# PROMPT
Only the lines from the start of the data through the one containing "blue brick D4 level 2 -> none" belong in your answer; return them exactly.

##### EXTRACTED RECORDS

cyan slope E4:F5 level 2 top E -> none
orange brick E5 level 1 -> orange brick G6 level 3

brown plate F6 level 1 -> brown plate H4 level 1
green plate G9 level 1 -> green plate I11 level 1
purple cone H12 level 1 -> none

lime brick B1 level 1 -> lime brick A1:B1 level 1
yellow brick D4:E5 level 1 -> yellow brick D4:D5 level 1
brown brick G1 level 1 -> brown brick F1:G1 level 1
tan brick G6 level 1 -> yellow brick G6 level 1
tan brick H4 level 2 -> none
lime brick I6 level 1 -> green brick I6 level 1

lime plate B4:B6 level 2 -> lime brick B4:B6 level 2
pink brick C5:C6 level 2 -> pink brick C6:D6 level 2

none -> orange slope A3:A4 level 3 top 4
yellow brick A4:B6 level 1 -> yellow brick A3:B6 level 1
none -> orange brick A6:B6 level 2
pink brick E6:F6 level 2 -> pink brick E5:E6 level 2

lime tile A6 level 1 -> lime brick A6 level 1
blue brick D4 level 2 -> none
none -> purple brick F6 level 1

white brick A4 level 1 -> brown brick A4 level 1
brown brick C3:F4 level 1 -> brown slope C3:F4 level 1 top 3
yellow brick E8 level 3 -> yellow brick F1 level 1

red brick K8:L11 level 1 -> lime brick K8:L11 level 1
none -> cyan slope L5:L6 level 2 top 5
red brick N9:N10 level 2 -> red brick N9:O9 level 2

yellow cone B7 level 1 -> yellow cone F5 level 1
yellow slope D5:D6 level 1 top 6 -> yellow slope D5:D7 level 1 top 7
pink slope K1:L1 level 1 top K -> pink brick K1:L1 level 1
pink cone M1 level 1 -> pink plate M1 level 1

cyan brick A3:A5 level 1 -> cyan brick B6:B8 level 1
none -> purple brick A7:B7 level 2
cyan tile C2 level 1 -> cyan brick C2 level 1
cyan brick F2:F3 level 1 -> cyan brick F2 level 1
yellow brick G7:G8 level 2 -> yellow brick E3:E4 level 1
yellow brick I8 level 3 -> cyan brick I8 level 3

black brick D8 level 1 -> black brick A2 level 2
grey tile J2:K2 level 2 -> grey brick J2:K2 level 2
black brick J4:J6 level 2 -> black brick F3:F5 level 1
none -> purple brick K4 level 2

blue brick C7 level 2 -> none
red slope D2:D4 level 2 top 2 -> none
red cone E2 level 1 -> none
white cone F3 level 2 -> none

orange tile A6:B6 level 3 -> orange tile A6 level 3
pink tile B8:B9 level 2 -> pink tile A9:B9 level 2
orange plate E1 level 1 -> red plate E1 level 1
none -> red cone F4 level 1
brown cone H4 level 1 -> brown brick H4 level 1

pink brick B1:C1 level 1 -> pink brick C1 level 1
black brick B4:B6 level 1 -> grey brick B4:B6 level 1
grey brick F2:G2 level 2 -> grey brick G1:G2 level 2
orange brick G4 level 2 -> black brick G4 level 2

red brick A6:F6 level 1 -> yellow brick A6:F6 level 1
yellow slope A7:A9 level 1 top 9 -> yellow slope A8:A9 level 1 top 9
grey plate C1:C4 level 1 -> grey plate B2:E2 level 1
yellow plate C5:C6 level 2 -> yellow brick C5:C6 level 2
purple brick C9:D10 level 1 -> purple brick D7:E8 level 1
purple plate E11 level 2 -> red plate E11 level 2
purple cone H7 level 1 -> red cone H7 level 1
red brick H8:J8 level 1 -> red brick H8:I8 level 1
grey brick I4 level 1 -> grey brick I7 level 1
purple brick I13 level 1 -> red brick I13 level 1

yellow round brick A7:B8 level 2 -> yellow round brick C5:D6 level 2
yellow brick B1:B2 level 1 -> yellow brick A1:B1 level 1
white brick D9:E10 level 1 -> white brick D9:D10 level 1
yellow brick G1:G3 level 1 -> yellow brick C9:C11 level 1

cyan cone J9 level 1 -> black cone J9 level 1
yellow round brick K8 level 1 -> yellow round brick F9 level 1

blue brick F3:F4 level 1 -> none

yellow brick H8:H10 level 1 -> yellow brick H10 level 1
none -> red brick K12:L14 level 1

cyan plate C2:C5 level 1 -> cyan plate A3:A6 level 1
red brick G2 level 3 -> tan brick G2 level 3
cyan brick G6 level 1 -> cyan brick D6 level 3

##########

# FINAL ANSWER
cyan slope E4:F5 level 2 top E -> none
orange brick E5 level 1 -> orange brick G6 level 3

brown plate F6 level 1 -> brown plate H4 level 1
green plate G9 level 1 -> green plate I11 level 1
purple cone H12 level 1 -> none

lime brick B1 level 1 -> lime brick A1:B1 level 1
yellow brick D4:E5 level 1 -> yellow brick D4:D5 level 1
brown brick G1 level 1 -> brown brick F1:G1 level 1
tan brick G6 level 1 -> yellow brick G6 level 1
tan brick H4 level 2 -> none
lime brick I6 level 1 -> green brick I6 level 1

lime plate B4:B6 level 2 -> lime brick B4:B6 level 2
pink brick C5:C6 level 2 -> pink brick C6:D6 level 2

none -> orange slope A3:A4 level 3 top 4
yellow brick A4:B6 level 1 -> yellow brick A3:B6 level 1
none -> orange brick A6:B6 level 2
pink brick E6:F6 level 2 -> pink brick E5:E6 level 2

lime tile A6 level 1 -> lime brick A6 level 1
blue brick D4 level 2 -> none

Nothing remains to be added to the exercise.